Retype each of the following lines without any alteration, omitting the pictures from your answer.
BEGIN Record list
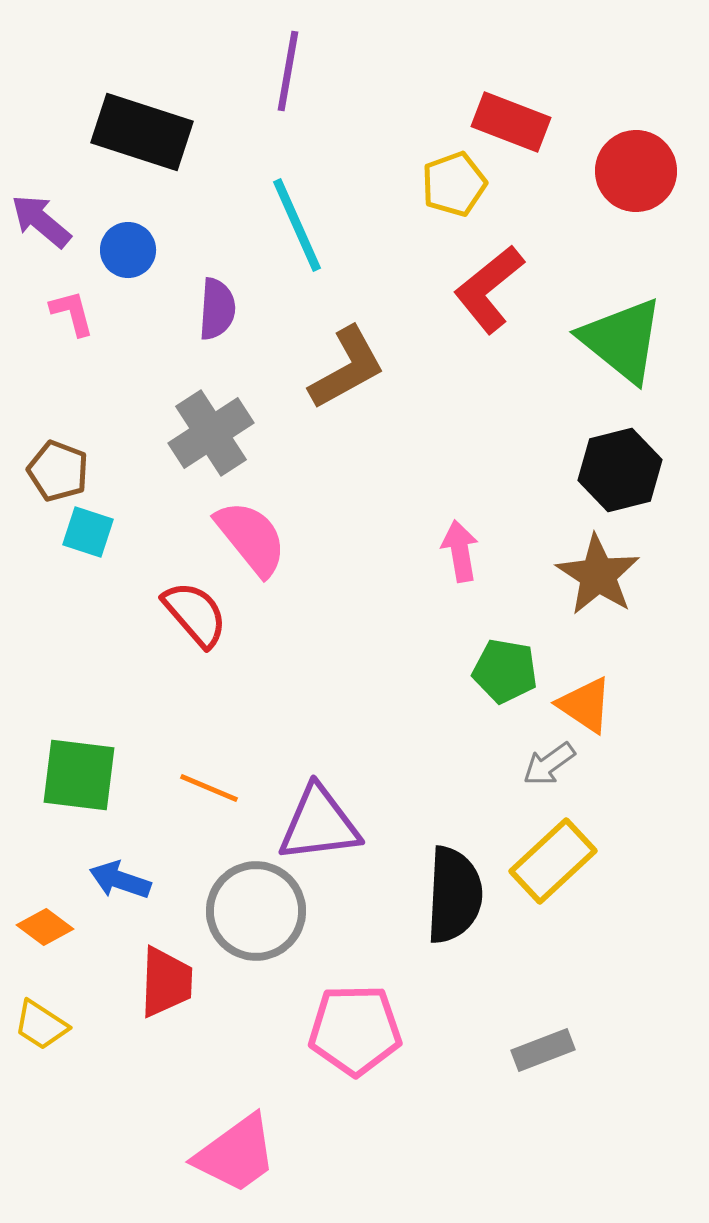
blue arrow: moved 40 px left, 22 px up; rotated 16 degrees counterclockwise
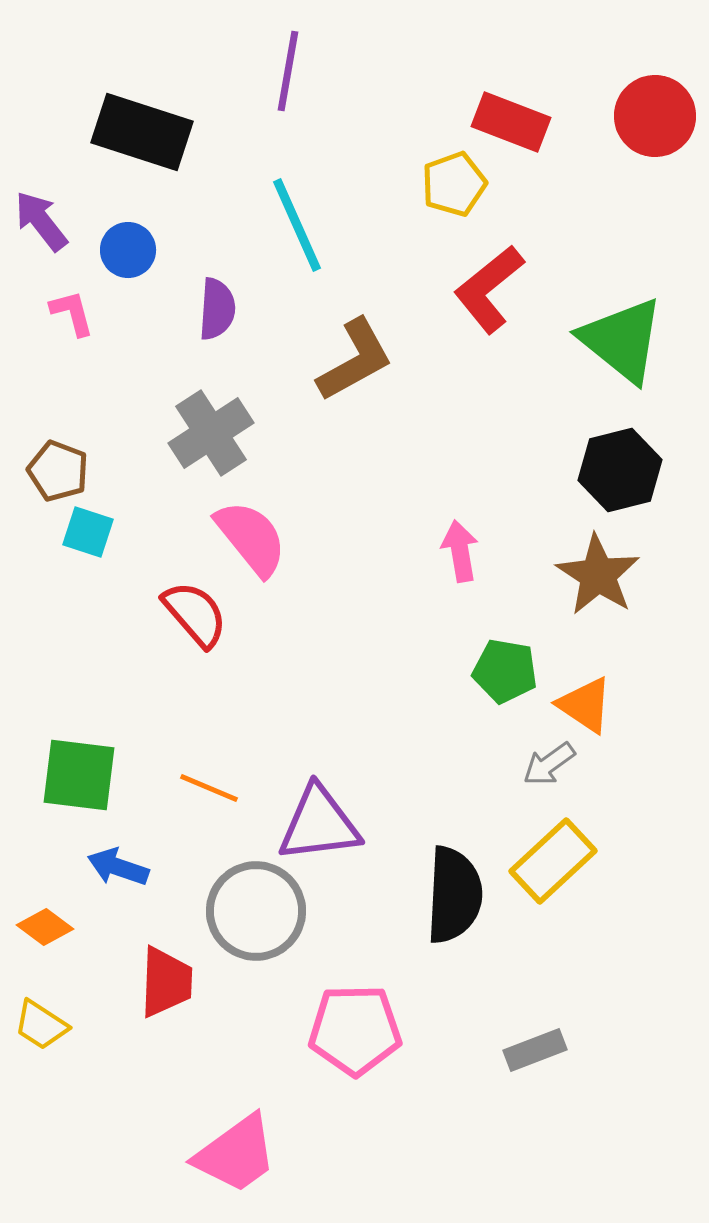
red circle: moved 19 px right, 55 px up
purple arrow: rotated 12 degrees clockwise
brown L-shape: moved 8 px right, 8 px up
blue arrow: moved 2 px left, 13 px up
gray rectangle: moved 8 px left
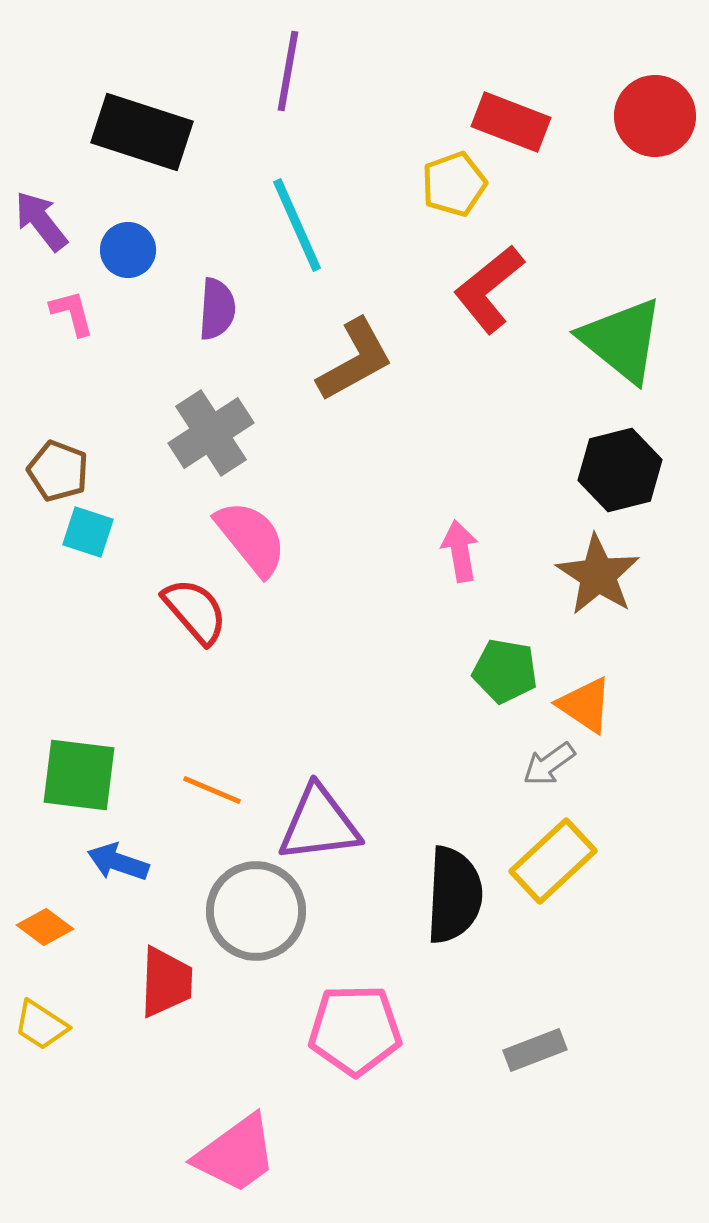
END Record list
Complete answer =>
blue arrow: moved 40 px left, 22 px up; rotated 16 degrees counterclockwise
red circle: moved 19 px right, 55 px up
purple arrow: rotated 12 degrees clockwise
brown L-shape: moved 8 px right, 8 px up
blue arrow: moved 2 px left, 13 px up
gray rectangle: moved 8 px left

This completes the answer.